(Listed entries)
####
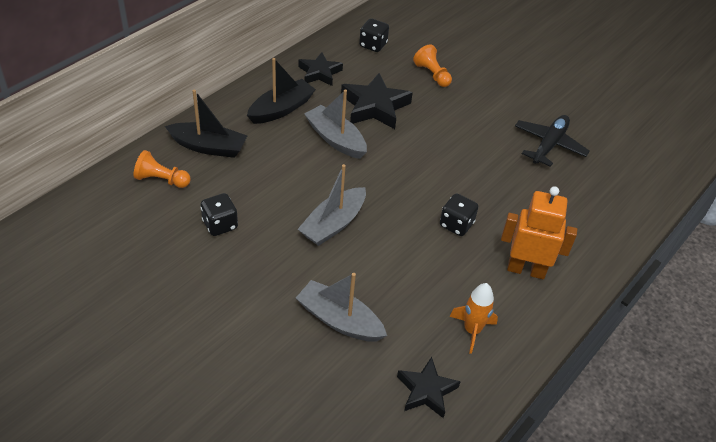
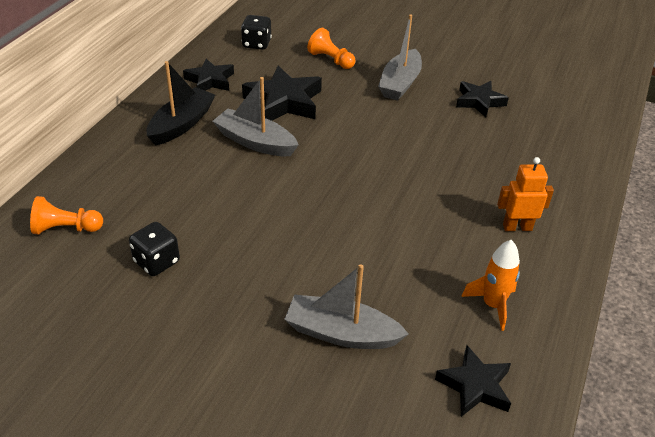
camera: 15 degrees left, 5 degrees down
black boat [165,90,247,158] -> none
grey boat [298,164,366,246] -> grey boat moved to [378,14,422,101]
black dice [440,193,478,236] -> none
orange robot [501,186,577,279] -> orange robot [497,157,554,231], size x0.66
black plane [515,115,590,167] -> black star [456,81,509,117]

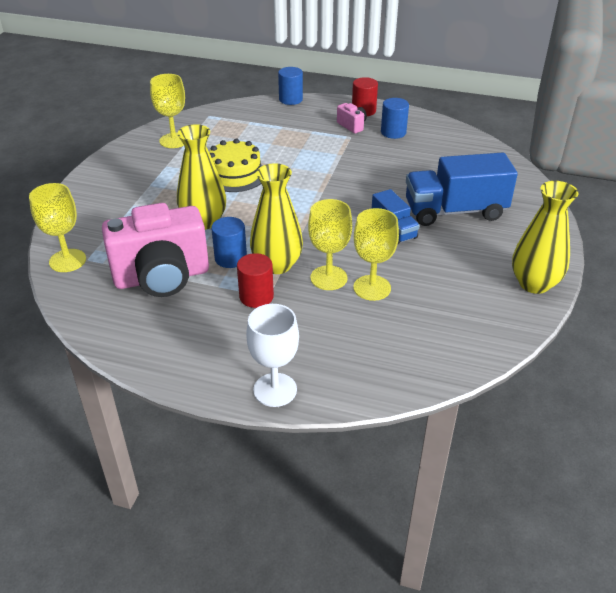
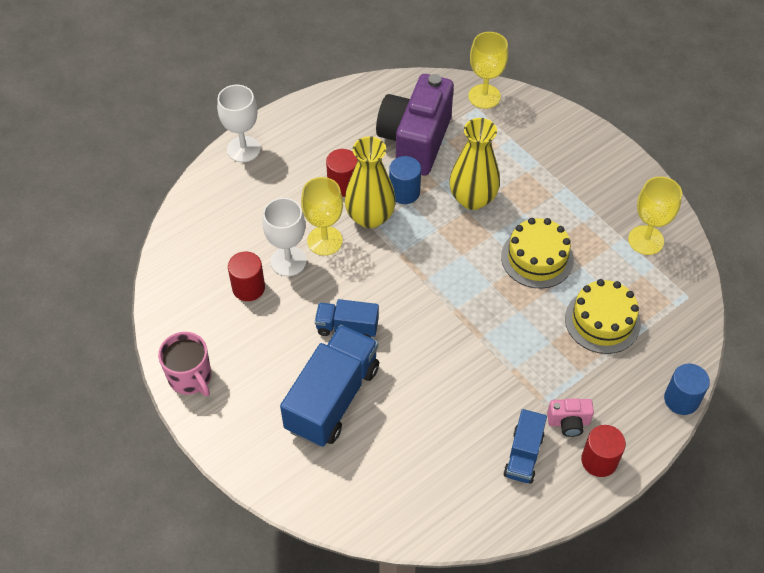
camera: 125 degrees right, 15 degrees up
pink camera [102,203,209,297] -> purple camera [376,74,454,176]
yellow goblet [353,208,399,301] -> white goblet [262,198,307,276]
blue cylinder [381,98,409,139] -> blue truck [503,409,547,484]
yellow vase [512,181,578,294] -> pink mug [158,332,211,396]
none -> red cylinder [228,252,265,301]
none -> yellow cake [565,279,641,354]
####
(Work item) From the line holding "yellow vase [512,181,578,294]" to the last line of the material above, reproduce every line exactly, and only those.

(Your response)
yellow vase [512,181,578,294] -> pink mug [158,332,211,396]
none -> red cylinder [228,252,265,301]
none -> yellow cake [565,279,641,354]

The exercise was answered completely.